#### DATA LISTING ####
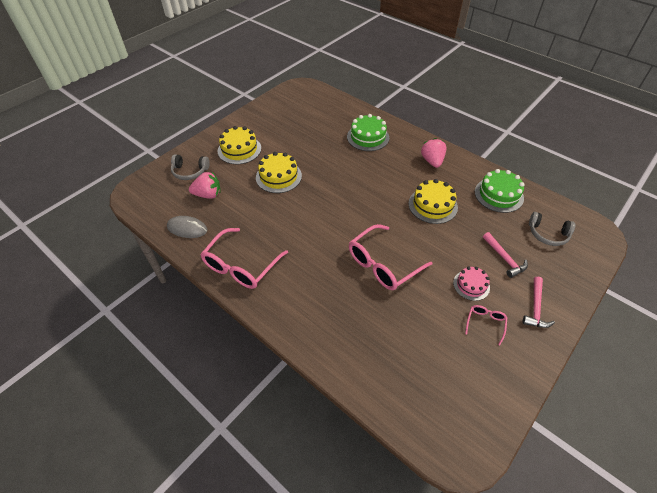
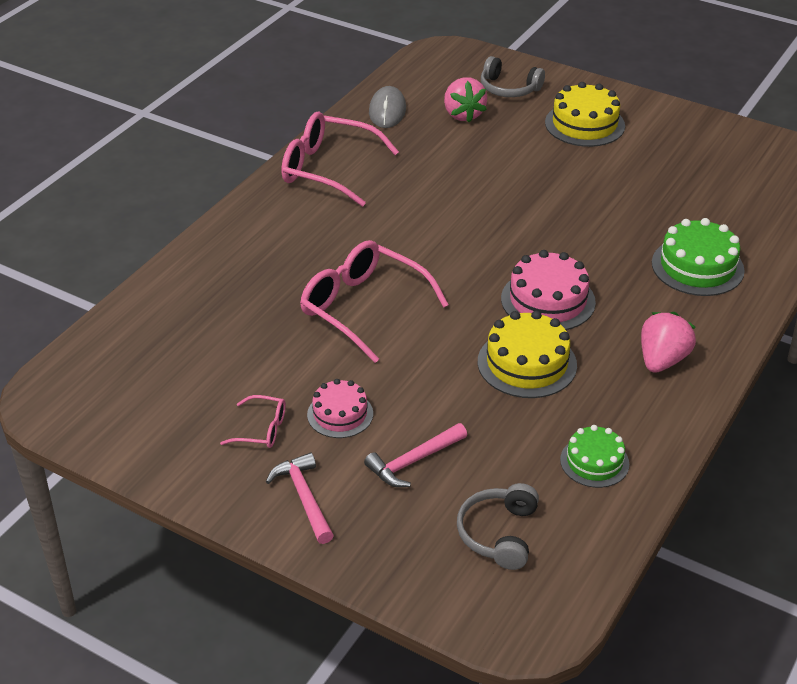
camera: 80 degrees right, 10 degrees down
(190, 171) = (509, 88): grey headphones -> grey headphones turned 60 degrees counterclockwise
(278, 176) = (533, 175): yellow cake -> none
(386, 190) = (548, 300): none -> pink cake
(432, 161) = (662, 360): pink strawberry -> pink strawberry turned 45 degrees counterclockwise
(498, 195) = (594, 462): green cake -> green cake, size x0.64
(535, 308) = (304, 498): pink hammer -> pink hammer turned 60 degrees clockwise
####
__TASK REQUIREMENTS__
Go through the material and copy each line that contains "none".

__EXERCISE OUTPUT__
(278, 176) = (533, 175): yellow cake -> none
(386, 190) = (548, 300): none -> pink cake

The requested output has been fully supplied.